## [Description of the task]
Find the line that contains "brown brick E4:E6" in the entries below. Write out that line and all that follow it, unchanged and alone.

---- Source material

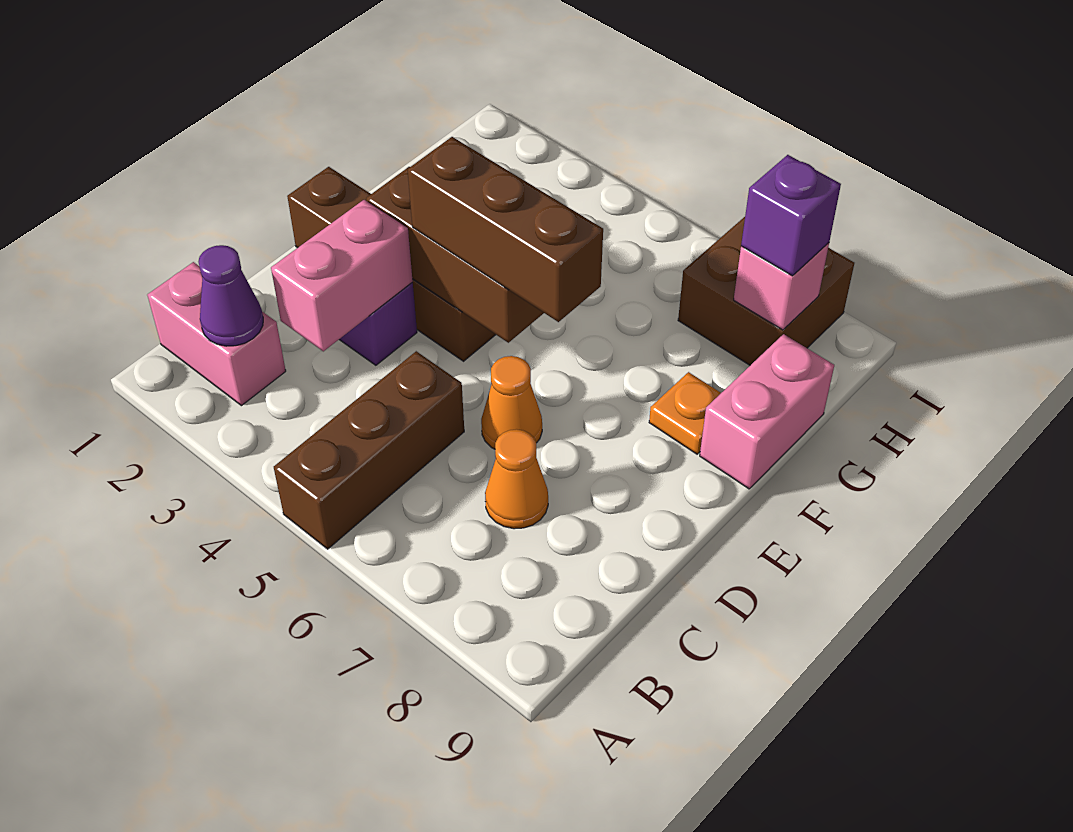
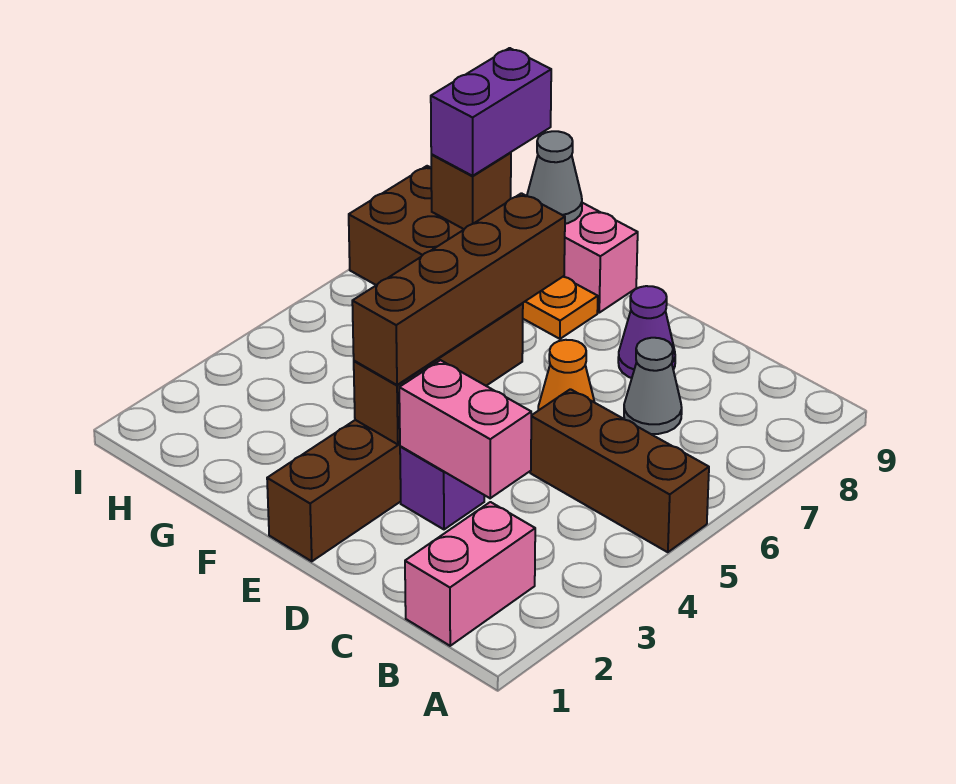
purple cone B2 level 2 -> purple cone D8 level 1
orange cone C7 level 1 -> grey cone C7 level 1
brown brick E4:E6 level 3 -> brown brick E3:E6 level 3
none -> grey cone G9 level 2
pink brick H8 level 2 -> brown brick H8 level 2
purple brick H8 level 3 -> purple brick H8:H9 level 3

--------

## [Response to the exercise]
brown brick E4:E6 level 3 -> brown brick E3:E6 level 3
none -> grey cone G9 level 2
pink brick H8 level 2 -> brown brick H8 level 2
purple brick H8 level 3 -> purple brick H8:H9 level 3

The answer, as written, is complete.